*Task description*: Each line below is to be copied exactly; images do not go into the copy.
• • • • • • •
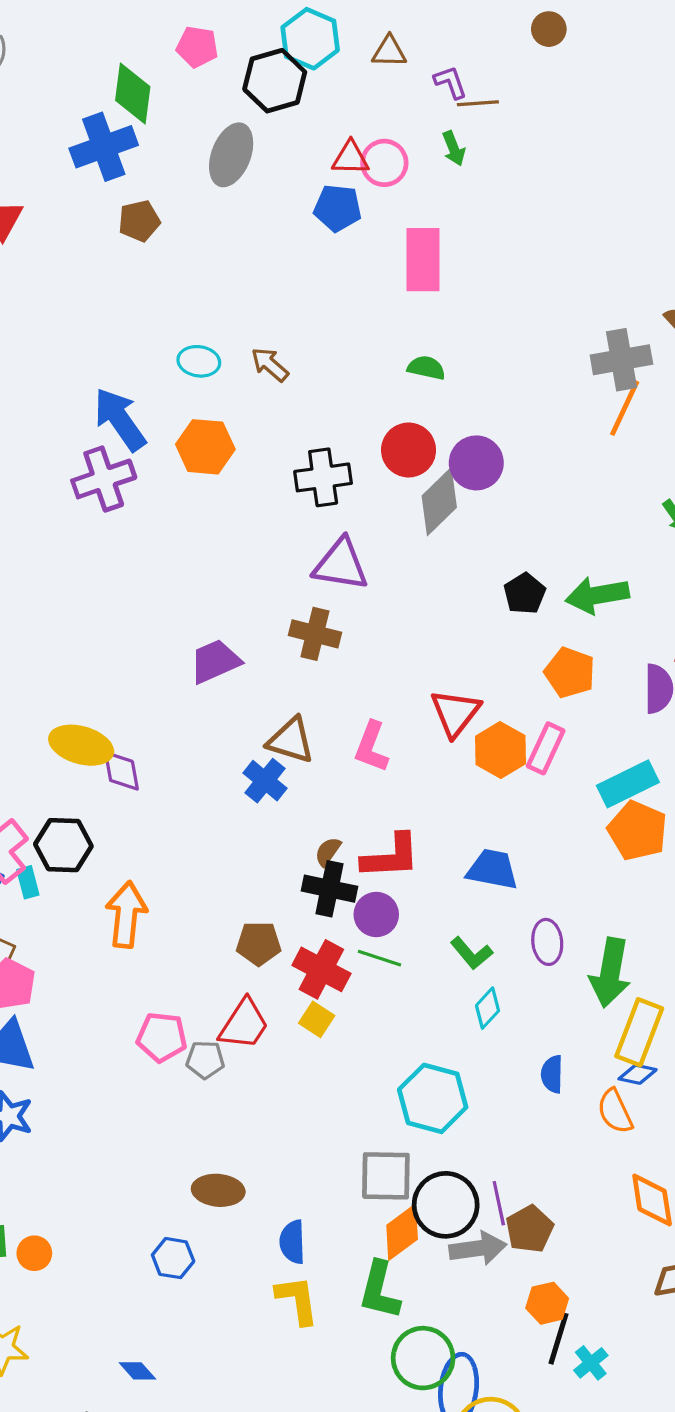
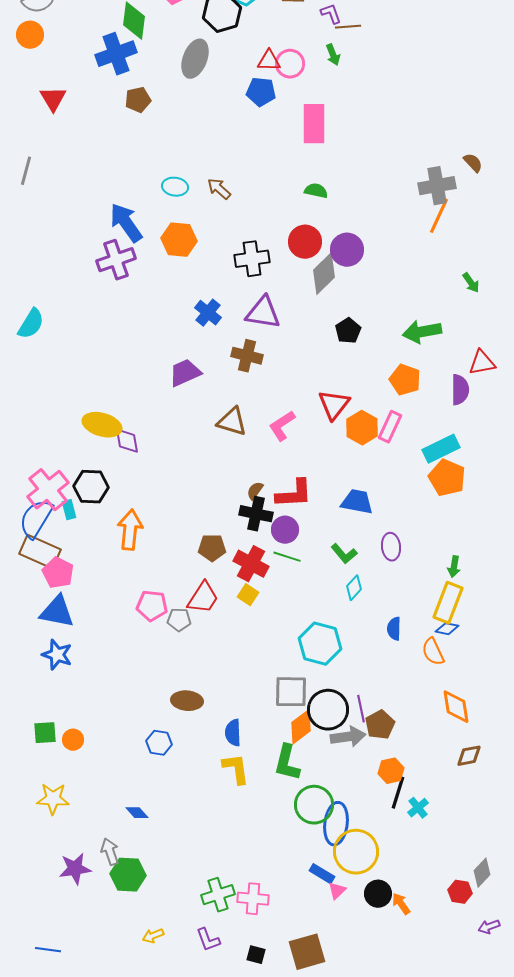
black pentagon: (525, 594) -> (348, 331), moved
pink L-shape: (371, 747) -> (282, 426), turned 36
blue cross: (265, 781) -> (208, 313), moved
green arrow: (610, 973) -> (454, 567), moved, size x0.5

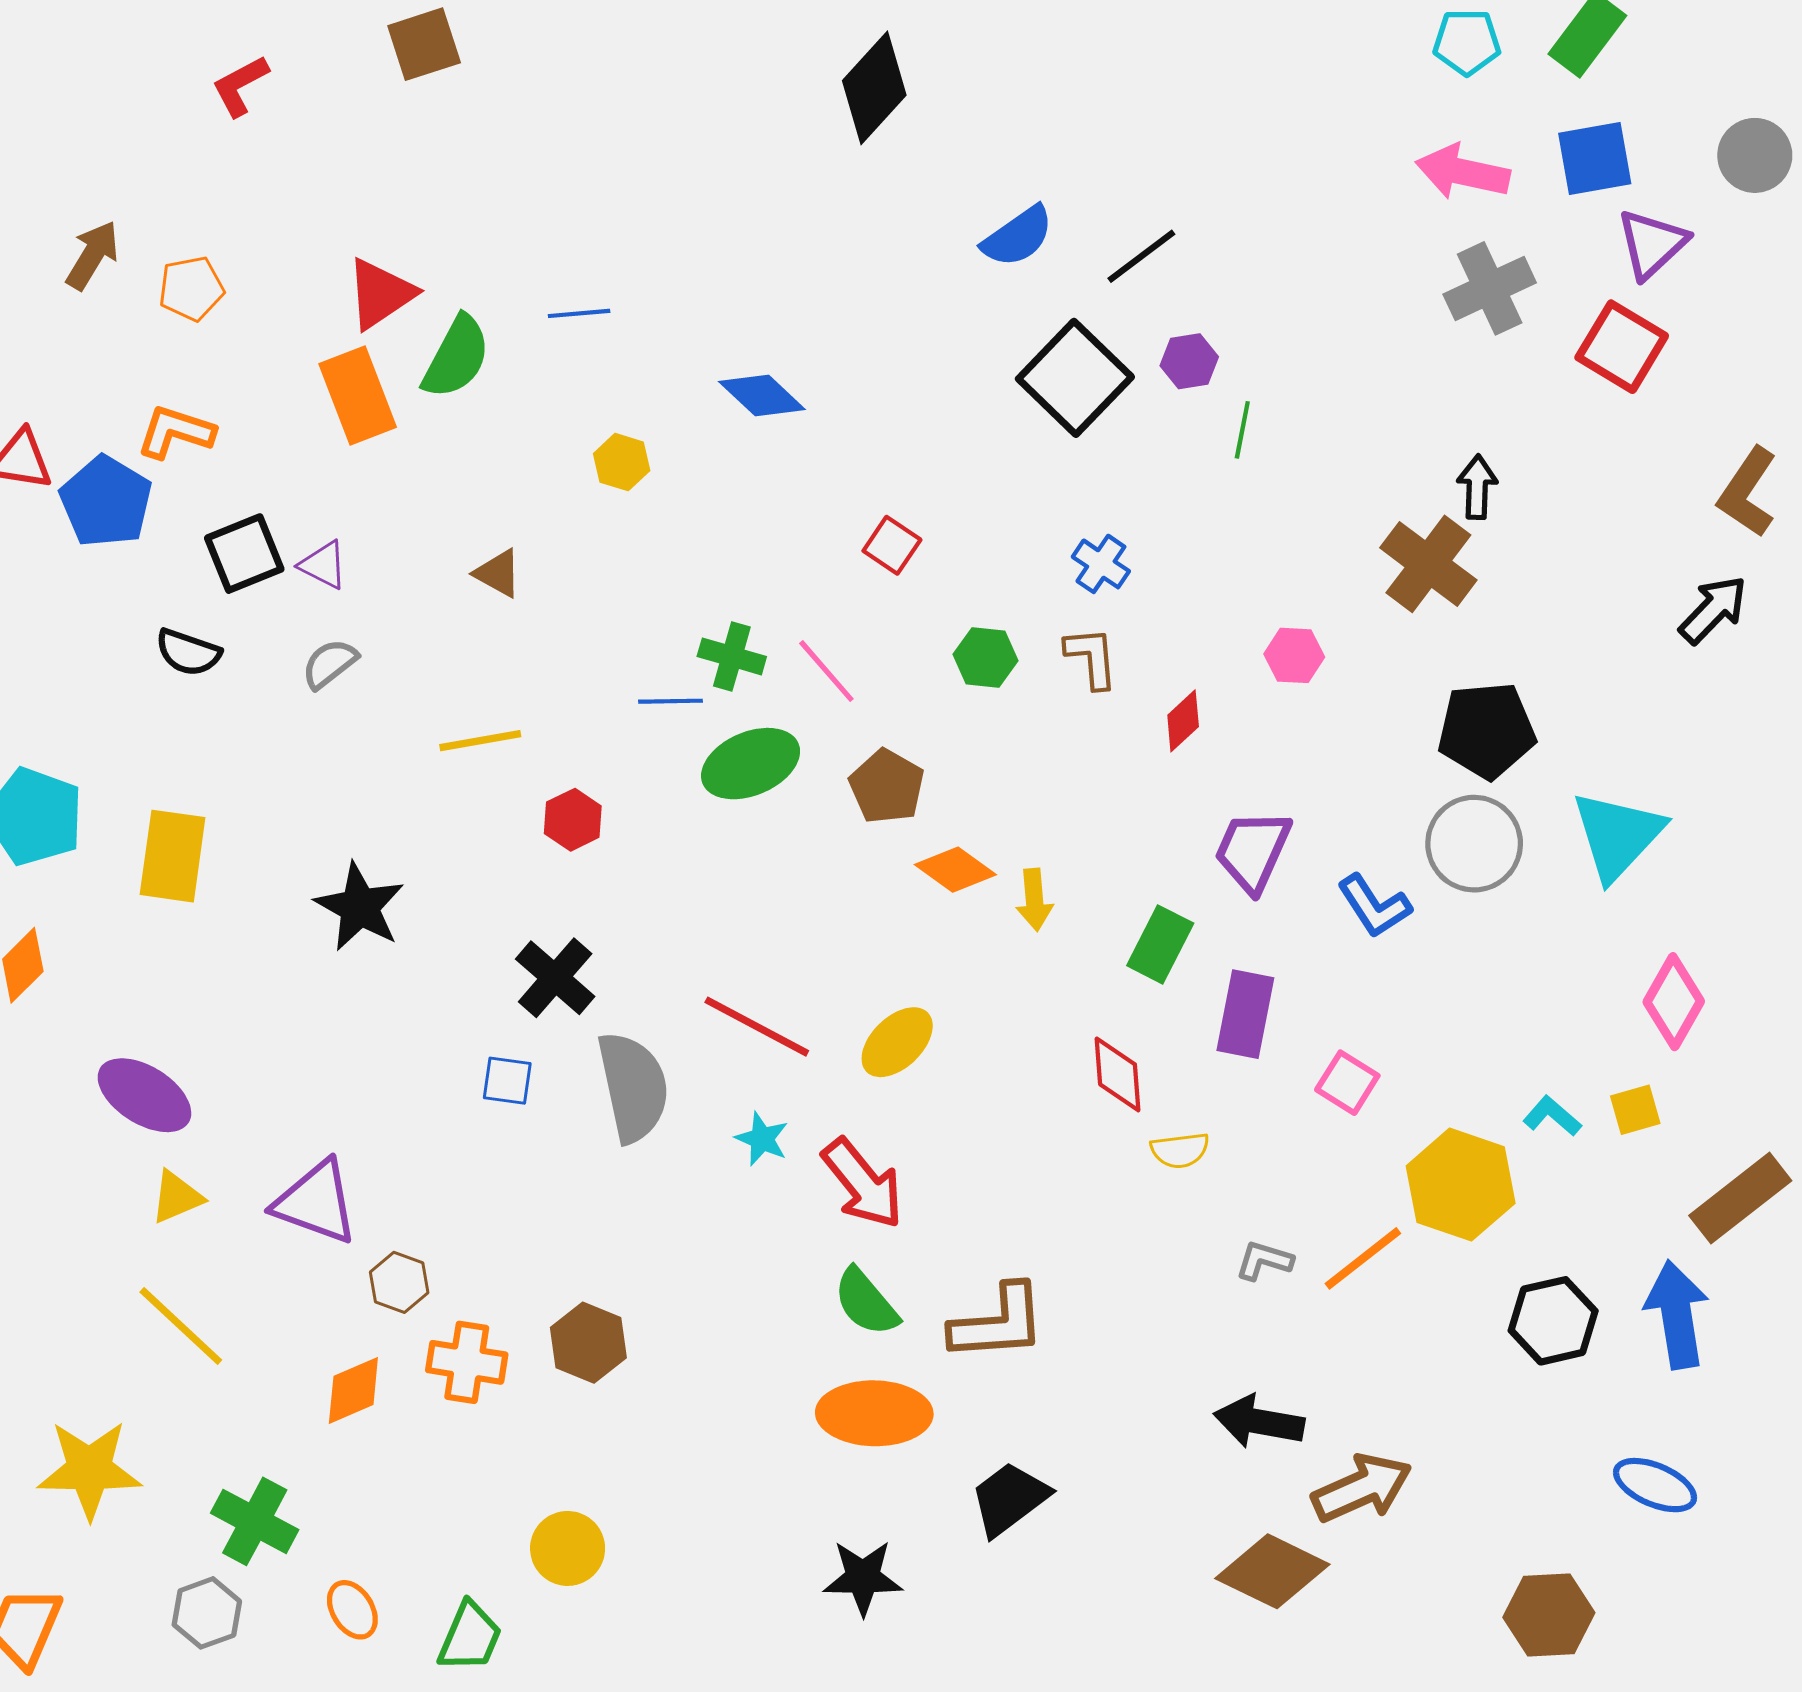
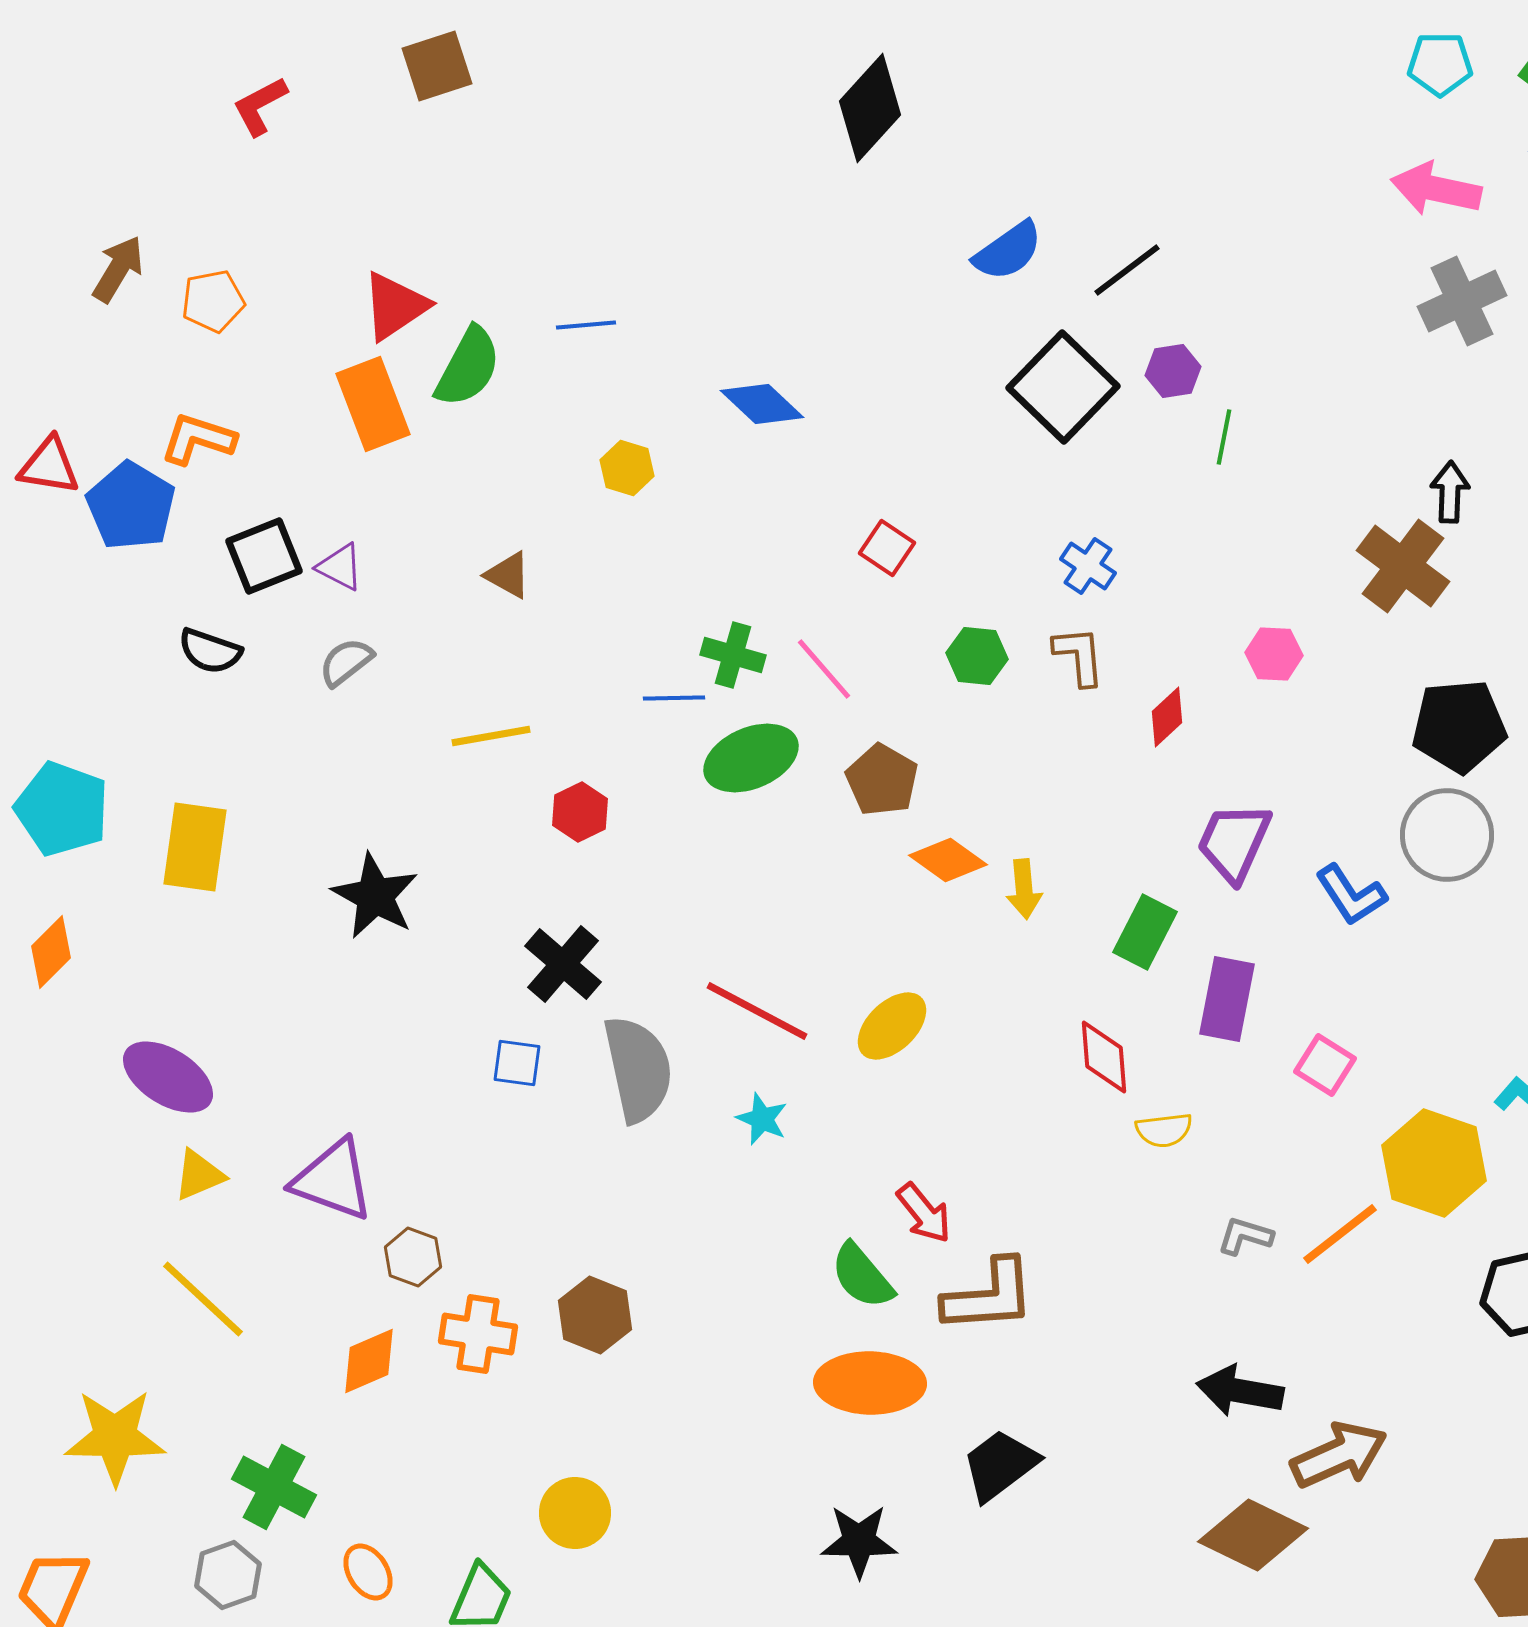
red arrow: (863, 1184) -> (924, 1213), moved, size x0.7

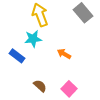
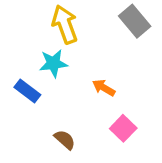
pink square: (69, 89) -> (123, 128), moved

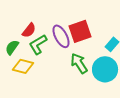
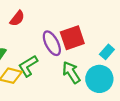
red semicircle: (29, 30) -> (17, 18), moved
green L-shape: (38, 44) -> (28, 66), moved

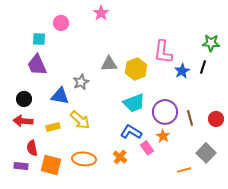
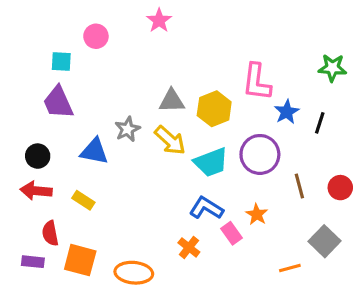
black line: (203, 67) -> (320, 123), moved
purple circle: (165, 112) -> (260, 154), moved
yellow arrow: (80, 120) -> (170, 140), moved
yellow rectangle: (53, 127) -> (83, 200), turned 48
orange ellipse: (84, 159) -> (134, 273), moved

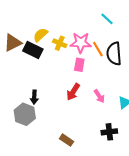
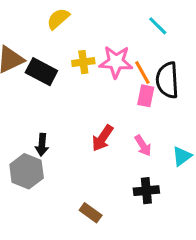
yellow semicircle: (40, 35) -> (58, 19), moved
yellow cross: (60, 43) -> (83, 62), turned -32
pink rectangle: (79, 65) -> (146, 96), moved
black cross: (109, 132) -> (146, 191), moved

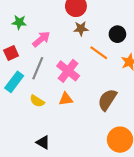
• • • • • • •
*Your solution*:
black pentagon: (525, 594) -> (348, 331), moved
pink L-shape: (371, 747) -> (282, 426), turned 36
blue cross: (265, 781) -> (208, 313), moved
green arrow: (610, 973) -> (454, 567), moved, size x0.5

red arrow: (863, 1184) -> (924, 1213), moved, size x0.7

pink square: (69, 89) -> (123, 128), moved

red semicircle: (29, 30) -> (17, 18), moved
green L-shape: (38, 44) -> (28, 66), moved

black line: (203, 67) -> (320, 123), moved
purple circle: (165, 112) -> (260, 154), moved
yellow arrow: (80, 120) -> (170, 140), moved
yellow rectangle: (53, 127) -> (83, 200), turned 48
orange ellipse: (84, 159) -> (134, 273), moved

yellow semicircle: (40, 35) -> (58, 19), moved
yellow cross: (60, 43) -> (83, 62), turned -32
pink rectangle: (79, 65) -> (146, 96), moved
black cross: (109, 132) -> (146, 191), moved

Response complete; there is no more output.